▶ _Data records_
▼▼▼

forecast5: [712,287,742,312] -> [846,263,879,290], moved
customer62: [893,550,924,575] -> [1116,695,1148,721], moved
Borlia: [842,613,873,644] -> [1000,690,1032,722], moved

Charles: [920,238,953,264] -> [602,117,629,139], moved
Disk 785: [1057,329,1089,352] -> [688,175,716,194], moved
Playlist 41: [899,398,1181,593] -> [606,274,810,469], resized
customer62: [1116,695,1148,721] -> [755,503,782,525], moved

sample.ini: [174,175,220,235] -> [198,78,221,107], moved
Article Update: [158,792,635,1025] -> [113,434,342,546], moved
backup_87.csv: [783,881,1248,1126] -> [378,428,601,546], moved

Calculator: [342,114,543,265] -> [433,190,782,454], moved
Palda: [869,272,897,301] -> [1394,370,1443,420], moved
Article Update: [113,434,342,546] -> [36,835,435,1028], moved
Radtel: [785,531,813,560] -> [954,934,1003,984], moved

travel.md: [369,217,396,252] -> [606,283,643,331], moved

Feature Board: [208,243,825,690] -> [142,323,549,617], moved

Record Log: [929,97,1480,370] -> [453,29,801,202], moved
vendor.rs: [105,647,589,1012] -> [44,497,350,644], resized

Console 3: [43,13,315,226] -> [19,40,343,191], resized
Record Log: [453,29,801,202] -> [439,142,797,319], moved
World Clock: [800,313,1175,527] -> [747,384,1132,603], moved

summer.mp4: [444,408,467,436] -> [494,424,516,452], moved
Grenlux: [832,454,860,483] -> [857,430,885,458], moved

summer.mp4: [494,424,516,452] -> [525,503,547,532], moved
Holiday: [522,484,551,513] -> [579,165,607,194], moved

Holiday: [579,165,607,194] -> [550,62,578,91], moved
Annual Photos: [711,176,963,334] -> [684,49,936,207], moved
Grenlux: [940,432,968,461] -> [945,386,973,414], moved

▲▲▲

▶ _What is required_
The expected output is every line of the records in which the string "resized" appears.

▶ _Completed task_
Playlist 41: [899,398,1181,593] -> [606,274,810,469], resized
vendor.rs: [105,647,589,1012] -> [44,497,350,644], resized
Console 3: [43,13,315,226] -> [19,40,343,191], resized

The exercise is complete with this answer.